INSTRUCTIONS TO FOLLOW - Print the line that contains "pink round brick" and every line that follows it in the data below, ending with the final line; include nothing else.
###
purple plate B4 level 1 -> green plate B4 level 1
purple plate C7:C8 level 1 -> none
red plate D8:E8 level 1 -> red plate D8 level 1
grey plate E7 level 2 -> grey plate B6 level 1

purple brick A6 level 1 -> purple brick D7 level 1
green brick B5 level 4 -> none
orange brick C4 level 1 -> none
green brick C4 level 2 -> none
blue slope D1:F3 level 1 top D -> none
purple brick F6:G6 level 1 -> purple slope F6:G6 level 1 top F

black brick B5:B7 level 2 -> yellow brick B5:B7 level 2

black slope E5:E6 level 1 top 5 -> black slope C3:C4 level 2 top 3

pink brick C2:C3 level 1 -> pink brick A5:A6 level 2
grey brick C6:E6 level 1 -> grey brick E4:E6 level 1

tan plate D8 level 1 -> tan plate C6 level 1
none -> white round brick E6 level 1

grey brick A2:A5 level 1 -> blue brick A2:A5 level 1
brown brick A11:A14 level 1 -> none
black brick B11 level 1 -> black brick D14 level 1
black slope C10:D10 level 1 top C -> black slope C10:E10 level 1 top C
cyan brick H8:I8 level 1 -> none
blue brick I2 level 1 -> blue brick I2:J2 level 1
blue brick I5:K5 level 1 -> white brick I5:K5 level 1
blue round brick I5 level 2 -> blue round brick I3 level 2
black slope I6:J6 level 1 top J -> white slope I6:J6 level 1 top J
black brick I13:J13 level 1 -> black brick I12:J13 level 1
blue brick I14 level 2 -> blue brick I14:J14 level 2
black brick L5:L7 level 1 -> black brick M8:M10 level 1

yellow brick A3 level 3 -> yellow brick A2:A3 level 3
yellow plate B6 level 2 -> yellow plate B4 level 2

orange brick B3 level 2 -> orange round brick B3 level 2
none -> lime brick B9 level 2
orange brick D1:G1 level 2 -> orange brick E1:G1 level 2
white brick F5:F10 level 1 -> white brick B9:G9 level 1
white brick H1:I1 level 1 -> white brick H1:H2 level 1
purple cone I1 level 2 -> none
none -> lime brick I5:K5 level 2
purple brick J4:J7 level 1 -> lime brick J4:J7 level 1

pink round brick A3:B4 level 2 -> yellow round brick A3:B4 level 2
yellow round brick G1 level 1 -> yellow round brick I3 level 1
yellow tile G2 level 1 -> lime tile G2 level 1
###
WORKED SOLUTION -
pink round brick A3:B4 level 2 -> yellow round brick A3:B4 level 2
yellow round brick G1 level 1 -> yellow round brick I3 level 1
yellow tile G2 level 1 -> lime tile G2 level 1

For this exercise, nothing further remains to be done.